** What to produce **
Show, copied in full, every line of the rows below that contains the word "aerial". Case counts.

** Data for the task **

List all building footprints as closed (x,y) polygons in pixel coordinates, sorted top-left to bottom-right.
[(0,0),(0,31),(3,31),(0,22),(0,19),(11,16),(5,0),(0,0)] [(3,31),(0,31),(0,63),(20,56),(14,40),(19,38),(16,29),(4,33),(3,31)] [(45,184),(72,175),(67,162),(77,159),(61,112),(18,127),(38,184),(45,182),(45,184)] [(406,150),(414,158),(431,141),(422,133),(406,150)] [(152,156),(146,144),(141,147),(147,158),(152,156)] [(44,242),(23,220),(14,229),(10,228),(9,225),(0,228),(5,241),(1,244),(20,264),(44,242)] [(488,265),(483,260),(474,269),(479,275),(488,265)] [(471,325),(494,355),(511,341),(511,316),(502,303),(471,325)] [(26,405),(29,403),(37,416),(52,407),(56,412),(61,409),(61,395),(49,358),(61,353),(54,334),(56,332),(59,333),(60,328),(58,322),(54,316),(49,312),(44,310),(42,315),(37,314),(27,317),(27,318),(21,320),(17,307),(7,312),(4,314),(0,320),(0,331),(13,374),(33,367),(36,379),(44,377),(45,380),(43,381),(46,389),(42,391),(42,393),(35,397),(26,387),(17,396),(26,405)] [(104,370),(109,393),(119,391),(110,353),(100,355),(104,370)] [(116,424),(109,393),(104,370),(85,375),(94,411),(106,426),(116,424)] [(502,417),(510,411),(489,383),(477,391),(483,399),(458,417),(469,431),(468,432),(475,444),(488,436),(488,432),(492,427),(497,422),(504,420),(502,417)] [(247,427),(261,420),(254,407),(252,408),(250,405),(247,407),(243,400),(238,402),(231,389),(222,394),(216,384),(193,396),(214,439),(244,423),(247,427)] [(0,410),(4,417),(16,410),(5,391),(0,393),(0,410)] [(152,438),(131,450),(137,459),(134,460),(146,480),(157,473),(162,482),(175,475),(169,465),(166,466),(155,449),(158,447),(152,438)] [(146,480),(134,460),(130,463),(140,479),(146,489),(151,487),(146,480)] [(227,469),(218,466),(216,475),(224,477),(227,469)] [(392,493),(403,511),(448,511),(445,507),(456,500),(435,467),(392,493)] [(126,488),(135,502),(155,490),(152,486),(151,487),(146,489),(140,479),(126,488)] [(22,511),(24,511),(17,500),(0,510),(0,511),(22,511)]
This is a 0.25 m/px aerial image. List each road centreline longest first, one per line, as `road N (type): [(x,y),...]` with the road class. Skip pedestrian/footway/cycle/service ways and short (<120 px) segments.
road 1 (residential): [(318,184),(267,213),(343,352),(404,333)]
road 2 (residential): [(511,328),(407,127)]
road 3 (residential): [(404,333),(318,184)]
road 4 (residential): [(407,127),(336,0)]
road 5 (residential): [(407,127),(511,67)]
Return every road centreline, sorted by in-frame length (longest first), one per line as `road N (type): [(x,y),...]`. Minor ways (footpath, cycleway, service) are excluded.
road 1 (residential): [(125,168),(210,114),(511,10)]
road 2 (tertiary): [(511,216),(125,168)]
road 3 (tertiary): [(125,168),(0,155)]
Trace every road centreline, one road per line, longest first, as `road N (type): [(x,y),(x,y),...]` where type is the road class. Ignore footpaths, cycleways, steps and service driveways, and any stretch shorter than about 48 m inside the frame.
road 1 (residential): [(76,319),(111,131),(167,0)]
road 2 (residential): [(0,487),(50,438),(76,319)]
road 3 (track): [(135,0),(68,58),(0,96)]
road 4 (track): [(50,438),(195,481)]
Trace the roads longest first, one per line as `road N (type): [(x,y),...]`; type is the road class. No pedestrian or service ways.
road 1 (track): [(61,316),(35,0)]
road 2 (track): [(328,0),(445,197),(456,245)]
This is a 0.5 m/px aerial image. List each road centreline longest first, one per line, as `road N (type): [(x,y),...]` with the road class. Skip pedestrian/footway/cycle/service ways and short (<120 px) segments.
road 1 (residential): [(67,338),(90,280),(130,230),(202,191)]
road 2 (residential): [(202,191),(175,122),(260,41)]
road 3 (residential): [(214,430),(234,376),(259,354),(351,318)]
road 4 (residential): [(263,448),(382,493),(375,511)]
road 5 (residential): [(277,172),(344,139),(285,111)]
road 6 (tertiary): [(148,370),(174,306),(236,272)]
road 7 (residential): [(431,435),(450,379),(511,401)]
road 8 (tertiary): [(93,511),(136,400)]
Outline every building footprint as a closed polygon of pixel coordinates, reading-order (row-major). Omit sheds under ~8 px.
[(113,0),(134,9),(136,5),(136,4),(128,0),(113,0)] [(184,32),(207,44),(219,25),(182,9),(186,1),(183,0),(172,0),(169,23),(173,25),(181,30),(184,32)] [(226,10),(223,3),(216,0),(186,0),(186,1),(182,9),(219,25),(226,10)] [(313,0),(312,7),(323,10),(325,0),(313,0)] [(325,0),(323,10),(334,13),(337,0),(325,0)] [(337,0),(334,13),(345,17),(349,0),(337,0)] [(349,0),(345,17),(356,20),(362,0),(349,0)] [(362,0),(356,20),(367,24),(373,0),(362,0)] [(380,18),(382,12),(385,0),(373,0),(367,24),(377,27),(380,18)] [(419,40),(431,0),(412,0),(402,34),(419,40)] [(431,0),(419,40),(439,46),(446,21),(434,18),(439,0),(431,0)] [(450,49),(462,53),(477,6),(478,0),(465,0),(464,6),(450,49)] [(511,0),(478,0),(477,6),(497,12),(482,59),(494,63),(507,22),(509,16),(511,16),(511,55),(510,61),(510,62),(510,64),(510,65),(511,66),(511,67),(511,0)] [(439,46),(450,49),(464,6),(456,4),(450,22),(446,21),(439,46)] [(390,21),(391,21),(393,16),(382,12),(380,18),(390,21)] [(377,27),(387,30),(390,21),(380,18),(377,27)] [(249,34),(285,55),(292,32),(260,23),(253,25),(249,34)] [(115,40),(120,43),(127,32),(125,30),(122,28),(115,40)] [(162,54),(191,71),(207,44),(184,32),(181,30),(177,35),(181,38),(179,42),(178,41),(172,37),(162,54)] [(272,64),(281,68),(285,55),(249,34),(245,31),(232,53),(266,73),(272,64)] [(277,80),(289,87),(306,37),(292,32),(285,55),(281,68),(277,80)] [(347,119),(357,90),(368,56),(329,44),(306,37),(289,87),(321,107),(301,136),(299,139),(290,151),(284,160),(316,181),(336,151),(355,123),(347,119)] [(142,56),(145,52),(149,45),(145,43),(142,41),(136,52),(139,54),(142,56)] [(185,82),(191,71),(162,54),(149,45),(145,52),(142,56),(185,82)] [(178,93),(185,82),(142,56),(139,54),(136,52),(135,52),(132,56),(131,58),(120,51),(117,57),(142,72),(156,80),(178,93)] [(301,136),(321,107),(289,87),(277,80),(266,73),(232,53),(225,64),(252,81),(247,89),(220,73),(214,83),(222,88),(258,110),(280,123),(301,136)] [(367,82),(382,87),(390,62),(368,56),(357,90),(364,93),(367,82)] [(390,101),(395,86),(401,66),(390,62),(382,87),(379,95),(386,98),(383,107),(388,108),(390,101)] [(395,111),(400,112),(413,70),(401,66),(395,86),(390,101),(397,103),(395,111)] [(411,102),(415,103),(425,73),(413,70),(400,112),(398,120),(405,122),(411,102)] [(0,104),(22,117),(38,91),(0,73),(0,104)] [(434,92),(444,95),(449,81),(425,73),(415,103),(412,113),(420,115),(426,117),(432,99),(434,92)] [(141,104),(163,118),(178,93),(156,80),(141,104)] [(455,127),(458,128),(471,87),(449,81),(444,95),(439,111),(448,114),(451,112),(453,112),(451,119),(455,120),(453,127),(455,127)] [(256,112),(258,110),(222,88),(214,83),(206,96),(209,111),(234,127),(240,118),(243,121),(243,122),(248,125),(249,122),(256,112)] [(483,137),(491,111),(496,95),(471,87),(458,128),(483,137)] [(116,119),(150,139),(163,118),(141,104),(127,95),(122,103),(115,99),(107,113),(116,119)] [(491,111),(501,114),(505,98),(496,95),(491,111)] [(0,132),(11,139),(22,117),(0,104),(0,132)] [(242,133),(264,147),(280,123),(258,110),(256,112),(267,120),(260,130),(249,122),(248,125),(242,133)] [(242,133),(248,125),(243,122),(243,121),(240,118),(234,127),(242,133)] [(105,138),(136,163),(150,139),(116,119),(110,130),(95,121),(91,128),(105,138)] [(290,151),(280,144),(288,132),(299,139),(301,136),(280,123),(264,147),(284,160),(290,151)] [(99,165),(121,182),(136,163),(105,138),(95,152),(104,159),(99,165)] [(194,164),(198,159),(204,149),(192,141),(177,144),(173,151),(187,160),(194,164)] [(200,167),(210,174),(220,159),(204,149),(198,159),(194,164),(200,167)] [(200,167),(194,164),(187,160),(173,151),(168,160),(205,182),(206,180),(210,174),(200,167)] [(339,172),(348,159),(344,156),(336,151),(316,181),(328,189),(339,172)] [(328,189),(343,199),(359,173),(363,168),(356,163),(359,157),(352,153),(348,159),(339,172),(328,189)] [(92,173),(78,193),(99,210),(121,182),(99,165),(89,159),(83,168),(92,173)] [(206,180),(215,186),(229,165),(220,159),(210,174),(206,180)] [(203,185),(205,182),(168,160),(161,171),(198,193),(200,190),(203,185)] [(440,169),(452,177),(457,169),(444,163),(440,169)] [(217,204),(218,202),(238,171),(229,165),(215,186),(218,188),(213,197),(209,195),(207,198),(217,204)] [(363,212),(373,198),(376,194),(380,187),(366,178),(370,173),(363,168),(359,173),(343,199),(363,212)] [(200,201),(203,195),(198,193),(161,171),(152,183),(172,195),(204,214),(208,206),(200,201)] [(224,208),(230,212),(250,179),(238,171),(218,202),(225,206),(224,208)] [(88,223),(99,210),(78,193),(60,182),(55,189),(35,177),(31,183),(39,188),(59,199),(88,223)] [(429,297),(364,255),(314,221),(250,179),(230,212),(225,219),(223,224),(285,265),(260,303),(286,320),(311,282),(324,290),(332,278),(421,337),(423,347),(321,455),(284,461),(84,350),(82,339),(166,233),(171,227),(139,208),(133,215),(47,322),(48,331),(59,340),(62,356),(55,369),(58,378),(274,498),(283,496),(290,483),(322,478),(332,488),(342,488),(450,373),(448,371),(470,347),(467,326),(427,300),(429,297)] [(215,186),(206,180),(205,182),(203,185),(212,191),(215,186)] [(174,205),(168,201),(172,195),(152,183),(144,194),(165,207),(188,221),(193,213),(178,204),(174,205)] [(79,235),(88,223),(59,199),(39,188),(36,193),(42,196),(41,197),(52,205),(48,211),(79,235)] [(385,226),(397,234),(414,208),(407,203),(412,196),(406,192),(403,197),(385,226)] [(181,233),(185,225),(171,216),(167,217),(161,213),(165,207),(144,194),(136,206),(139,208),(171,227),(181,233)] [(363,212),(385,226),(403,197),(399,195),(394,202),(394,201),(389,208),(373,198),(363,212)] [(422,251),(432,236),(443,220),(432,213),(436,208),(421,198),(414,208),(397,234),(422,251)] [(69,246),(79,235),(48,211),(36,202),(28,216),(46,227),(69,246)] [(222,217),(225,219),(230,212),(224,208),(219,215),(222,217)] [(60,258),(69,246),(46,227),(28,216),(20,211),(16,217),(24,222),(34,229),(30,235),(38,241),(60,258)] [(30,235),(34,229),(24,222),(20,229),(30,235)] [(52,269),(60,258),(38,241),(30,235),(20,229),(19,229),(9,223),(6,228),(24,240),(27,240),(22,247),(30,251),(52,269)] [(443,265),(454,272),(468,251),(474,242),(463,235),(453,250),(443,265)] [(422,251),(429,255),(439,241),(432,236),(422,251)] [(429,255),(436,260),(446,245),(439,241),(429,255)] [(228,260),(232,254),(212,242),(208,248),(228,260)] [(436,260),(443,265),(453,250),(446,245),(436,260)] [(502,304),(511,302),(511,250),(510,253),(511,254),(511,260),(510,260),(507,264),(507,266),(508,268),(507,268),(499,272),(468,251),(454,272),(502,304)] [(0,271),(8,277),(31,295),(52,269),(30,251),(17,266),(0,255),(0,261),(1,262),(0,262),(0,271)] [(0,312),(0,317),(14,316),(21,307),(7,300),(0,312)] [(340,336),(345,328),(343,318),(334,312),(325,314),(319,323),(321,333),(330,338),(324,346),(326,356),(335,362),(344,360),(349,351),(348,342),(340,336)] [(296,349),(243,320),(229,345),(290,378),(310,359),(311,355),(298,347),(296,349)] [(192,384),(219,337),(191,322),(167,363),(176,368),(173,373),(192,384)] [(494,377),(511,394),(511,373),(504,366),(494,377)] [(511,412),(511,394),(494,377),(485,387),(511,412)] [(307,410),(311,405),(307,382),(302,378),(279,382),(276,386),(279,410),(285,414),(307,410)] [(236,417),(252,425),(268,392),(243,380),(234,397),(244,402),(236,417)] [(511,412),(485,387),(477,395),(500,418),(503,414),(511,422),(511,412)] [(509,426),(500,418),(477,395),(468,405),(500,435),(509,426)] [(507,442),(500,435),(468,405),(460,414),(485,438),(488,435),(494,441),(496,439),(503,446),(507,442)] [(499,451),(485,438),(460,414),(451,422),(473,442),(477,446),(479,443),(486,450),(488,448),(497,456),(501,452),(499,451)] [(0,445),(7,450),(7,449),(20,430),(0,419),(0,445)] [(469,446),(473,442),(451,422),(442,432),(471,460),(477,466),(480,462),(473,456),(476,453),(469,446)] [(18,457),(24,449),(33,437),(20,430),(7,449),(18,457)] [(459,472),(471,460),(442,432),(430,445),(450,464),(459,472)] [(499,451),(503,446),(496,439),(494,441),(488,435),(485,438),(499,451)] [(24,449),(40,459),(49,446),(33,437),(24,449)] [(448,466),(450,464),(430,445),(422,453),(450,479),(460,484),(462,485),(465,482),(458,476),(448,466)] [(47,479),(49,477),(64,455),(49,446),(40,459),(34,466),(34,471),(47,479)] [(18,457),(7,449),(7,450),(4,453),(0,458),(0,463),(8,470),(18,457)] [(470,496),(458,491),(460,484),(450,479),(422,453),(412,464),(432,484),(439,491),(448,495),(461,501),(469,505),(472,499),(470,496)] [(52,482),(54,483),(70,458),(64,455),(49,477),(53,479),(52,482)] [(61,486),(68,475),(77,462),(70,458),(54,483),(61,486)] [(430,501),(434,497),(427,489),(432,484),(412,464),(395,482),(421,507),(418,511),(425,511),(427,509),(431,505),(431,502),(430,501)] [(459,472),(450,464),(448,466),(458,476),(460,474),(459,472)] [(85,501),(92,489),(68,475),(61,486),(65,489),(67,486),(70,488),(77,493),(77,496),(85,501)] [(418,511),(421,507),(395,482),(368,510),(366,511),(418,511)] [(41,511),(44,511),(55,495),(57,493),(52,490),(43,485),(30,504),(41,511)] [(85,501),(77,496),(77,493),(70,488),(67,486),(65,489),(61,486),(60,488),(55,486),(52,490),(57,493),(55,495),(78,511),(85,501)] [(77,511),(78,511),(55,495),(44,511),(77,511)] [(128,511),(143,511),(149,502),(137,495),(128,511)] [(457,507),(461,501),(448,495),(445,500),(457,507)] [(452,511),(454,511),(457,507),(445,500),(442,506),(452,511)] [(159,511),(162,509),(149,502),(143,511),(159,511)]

** Exercise output **
This is a 0.25 m/px aerial image. List each road centreline longest first, one per line, as `road N (type): [(x,y),...]` with the road class. Skip pedestrian/footway/cycle/service ways and short (<120 px) segments.
This is a 0.5 m/px aerial image. List each road centreline longest first, one per line, as `road N (type): [(x,y),...]` with the road class. Skip pedestrian/footway/cycle/service ways and short (<120 px) segments.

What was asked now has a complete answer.